• Work item:
What is needed is a word-for-word transcript of the listing, free of pictures.

*** Opening Provided data ***

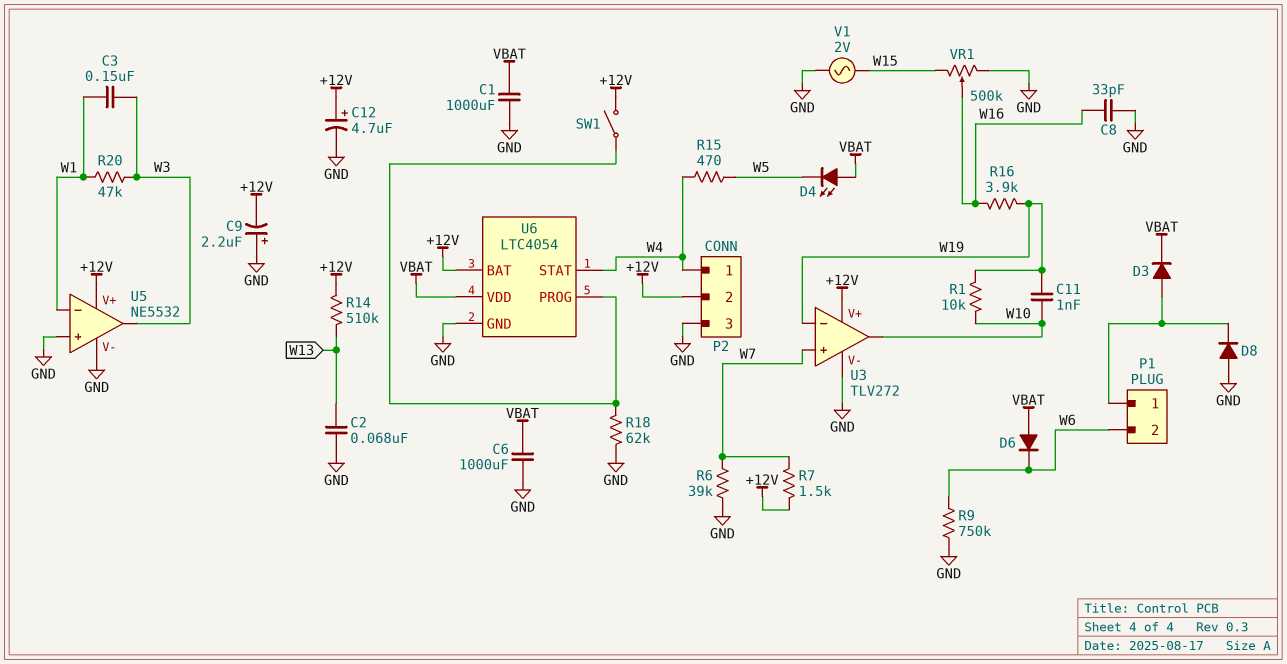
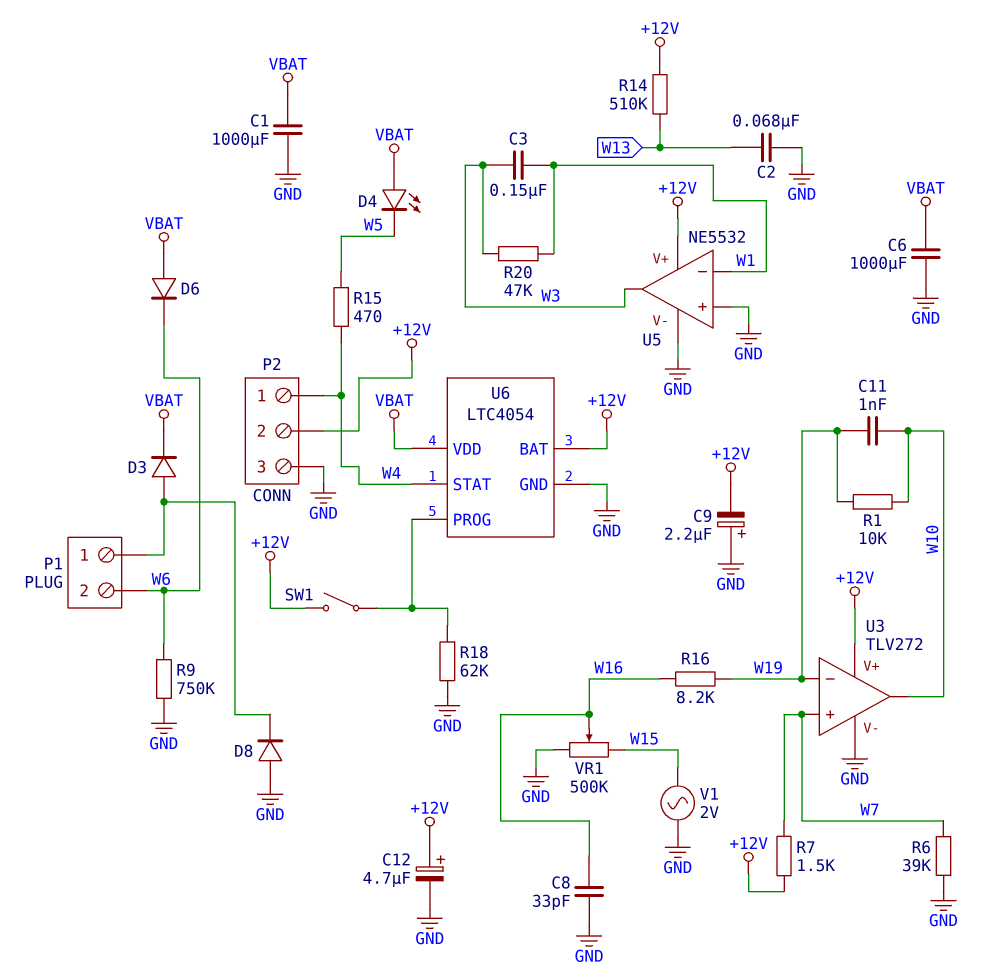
R16: 3.9k (W16, W19) -> 8.2k (W16, W19)

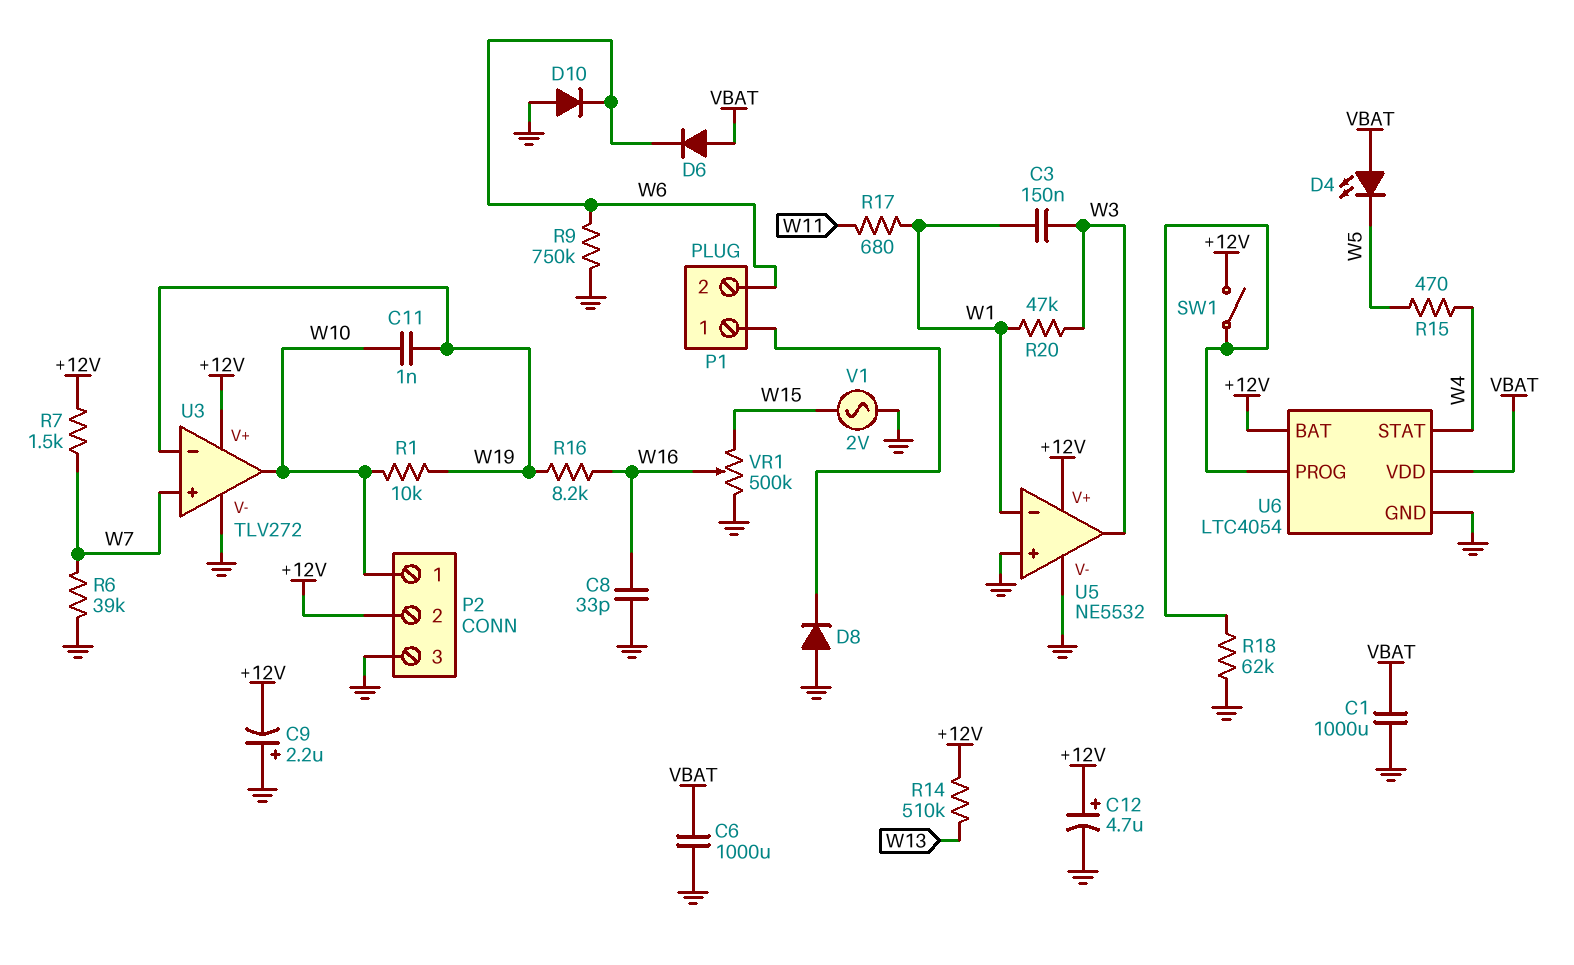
C2: 68nF (GND, W13) -> none
D3: diode (A P1/1, K VBAT) -> none
D10: none -> diode (A GND, K W6)
P2 pin 1: W4 -> W10
R17: none -> 680 (W1, W11)

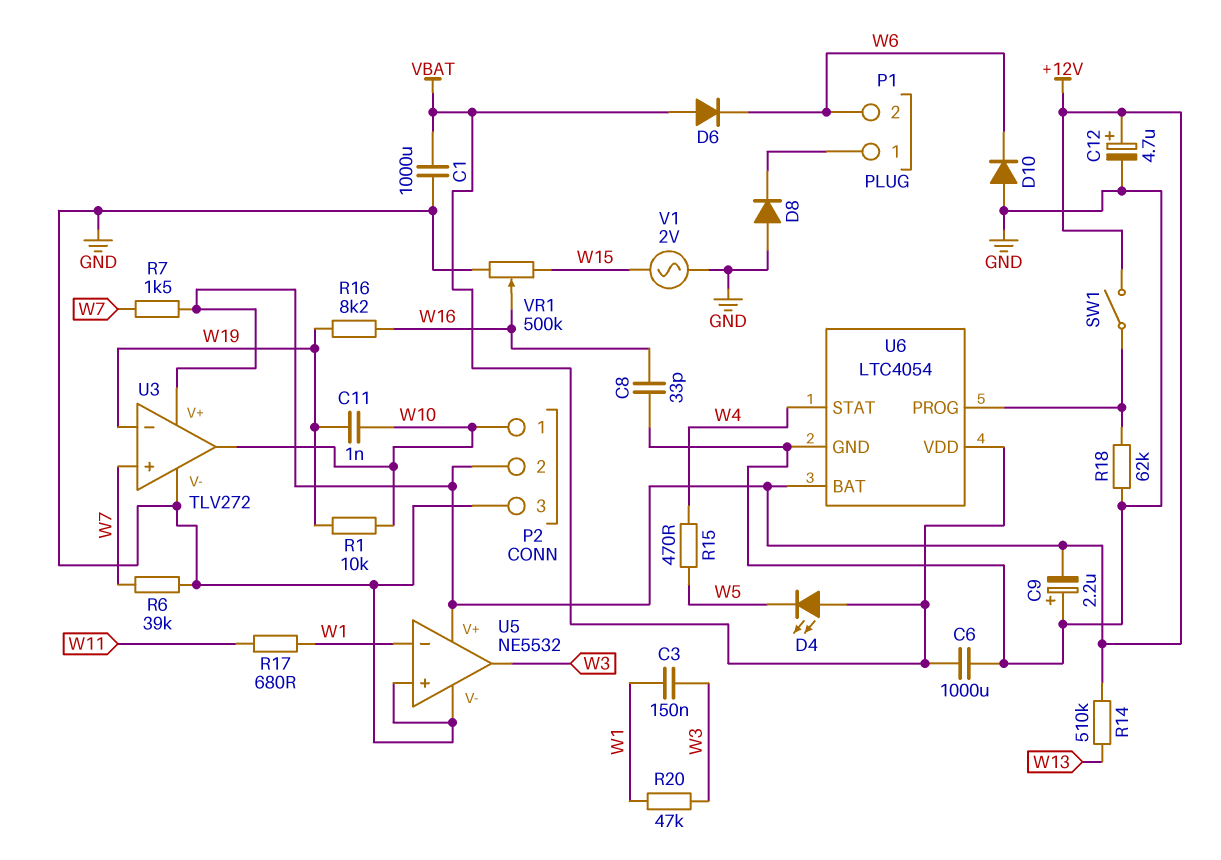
R9: 750k (GND, W6) -> none

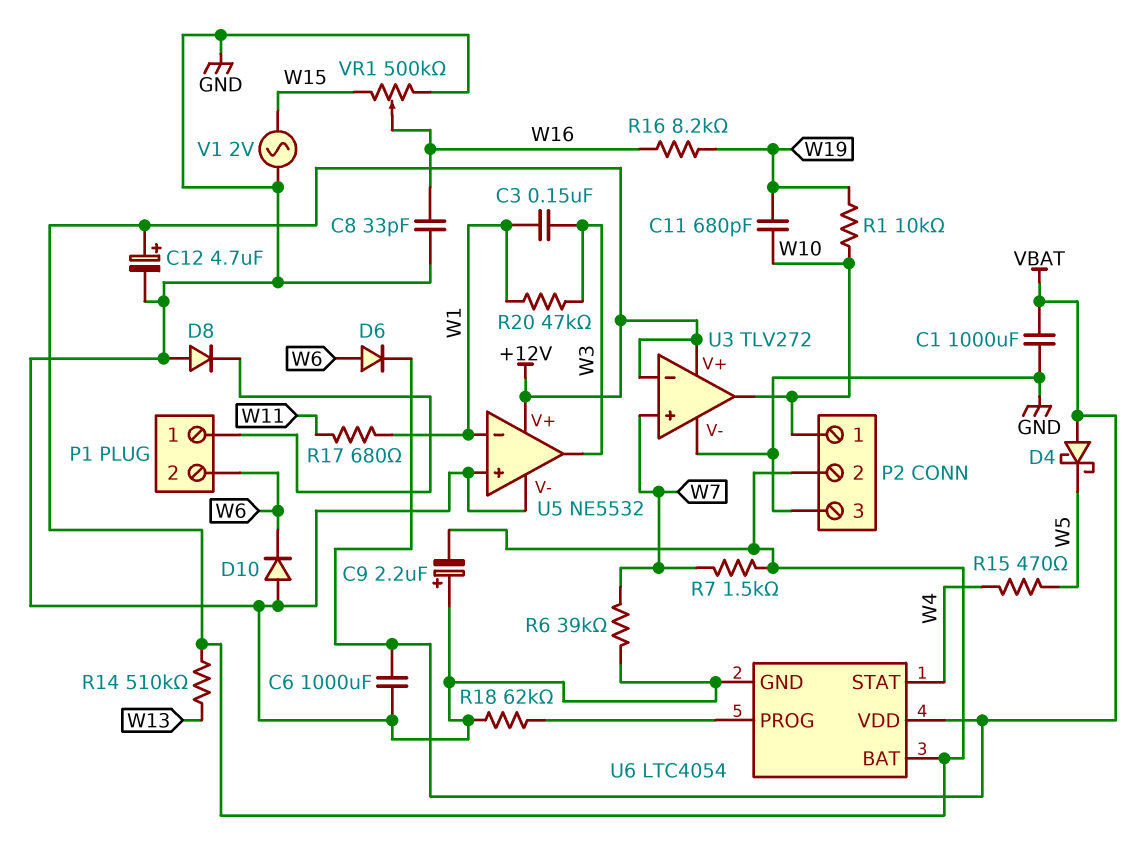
C11: 1nF (W10, W19) -> 680pF (W10, W19)
D4: LED (A VBAT, K W5) -> schottky (A VBAT, K W5)
D6: diode (A VBAT, K W6) -> diode (A W6, K VBAT)
SW1: switch (+12V, U6/PROG) -> none
U3 pin in-: W19 -> +12V

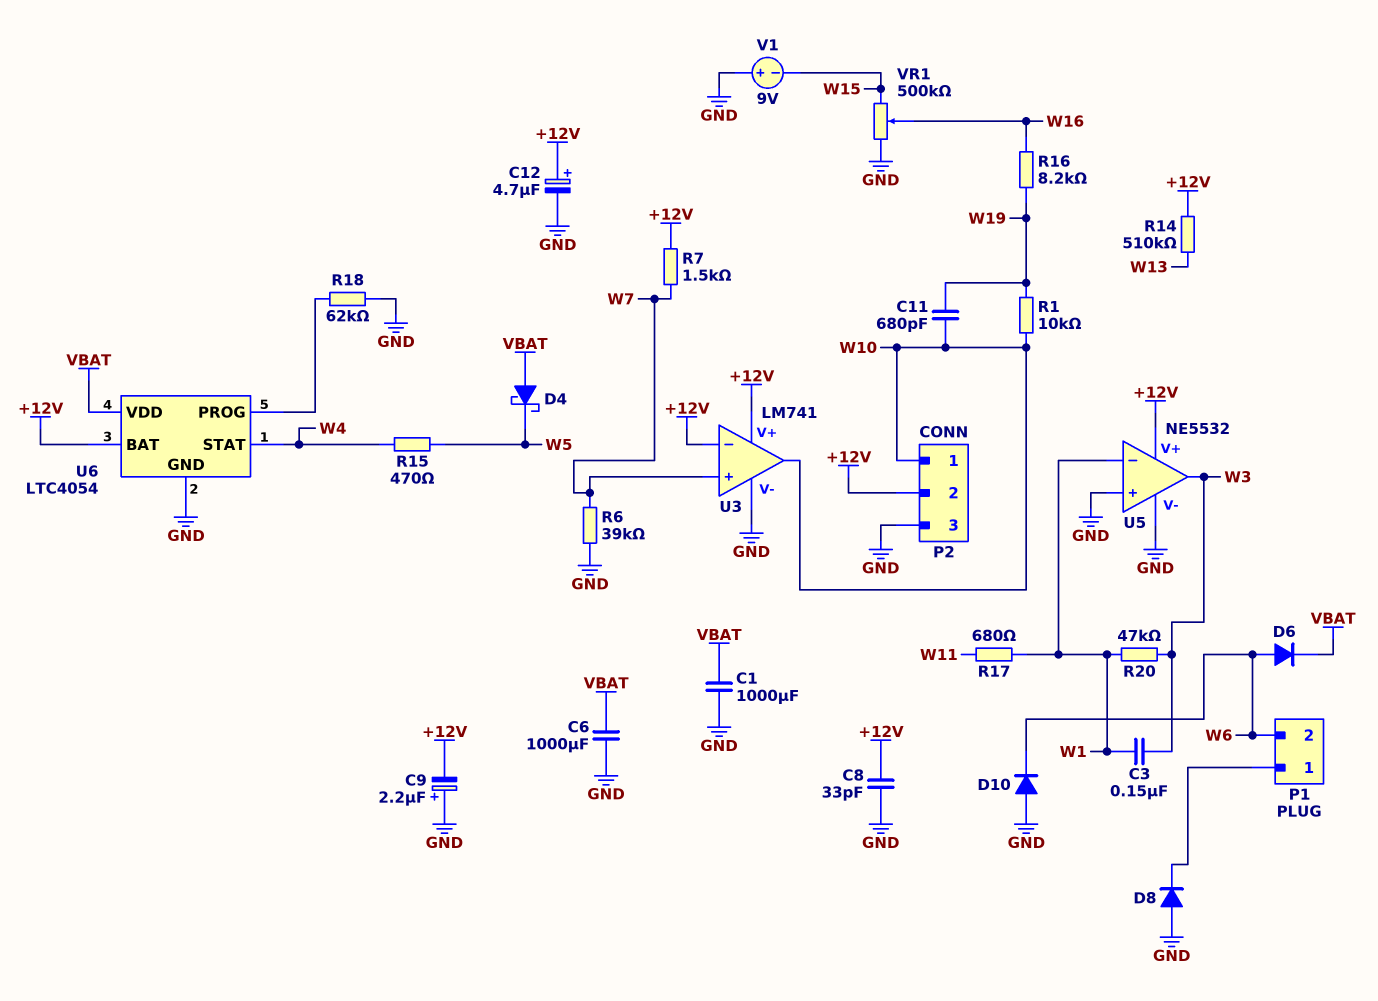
C8: 33pF (GND, W16) -> 33pF (+12V, GND)
U3: TLV272 -> LM741
V1: AC 2V (GND, W15) -> 9V (plus GND, minus W15)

*** Closing Provided data ***

• Response to the task:
R16: 3.9k (W16, W19) -> 8.2k (W16, W19)

C2: 68nF (GND, W13) -> none
D3: diode (A P1/1, K VBAT) -> none
D10: none -> diode (A GND, K W6)
P2 pin 1: W4 -> W10
R17: none -> 680 (W1, W11)

R9: 750k (GND, W6) -> none

C11: 1nF (W10, W19) -> 680pF (W10, W19)
D4: LED (A VBAT, K W5) -> schottky (A VBAT, K W5)
D6: diode (A VBAT, K W6) -> diode (A W6, K VBAT)
SW1: switch (+12V, U6/PROG) -> none
U3 pin in-: W19 -> +12V

C8: 33pF (GND, W16) -> 33pF (+12V, GND)
U3: TLV272 -> LM741
V1: AC 2V (GND, W15) -> 9V (plus GND, minus W15)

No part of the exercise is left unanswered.